- Exercise details:
Transcribe the listing in full, excluding any pictures.

....................

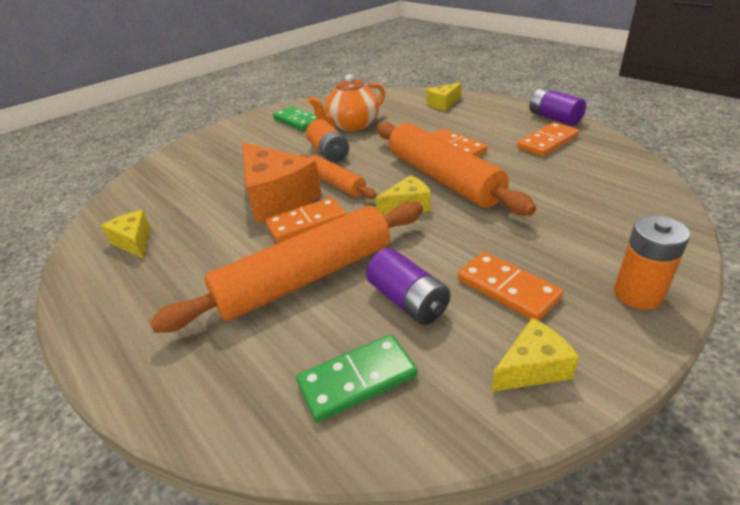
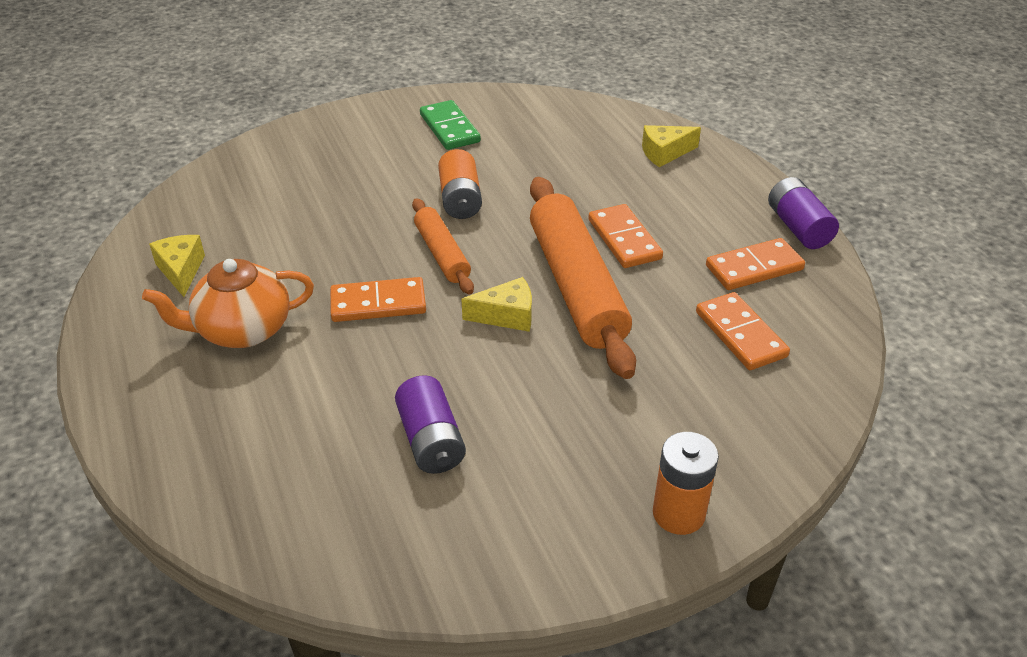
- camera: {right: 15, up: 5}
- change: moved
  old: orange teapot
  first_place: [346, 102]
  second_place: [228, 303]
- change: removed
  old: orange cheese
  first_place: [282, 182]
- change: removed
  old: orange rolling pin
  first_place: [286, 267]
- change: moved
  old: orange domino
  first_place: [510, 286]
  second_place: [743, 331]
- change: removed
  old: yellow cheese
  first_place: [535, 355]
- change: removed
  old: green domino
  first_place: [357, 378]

....................

- Output for this exercise:
- camera: {right: 15, up: 5}
- change: moved
  old: orange teapot
  first_place: [346, 102]
  second_place: [228, 303]
- change: removed
  old: orange cheese
  first_place: [282, 182]
- change: removed
  old: orange rolling pin
  first_place: [286, 267]
- change: moved
  old: orange domino
  first_place: [510, 286]
  second_place: [743, 331]
- change: removed
  old: yellow cheese
  first_place: [535, 355]
- change: removed
  old: green domino
  first_place: [357, 378]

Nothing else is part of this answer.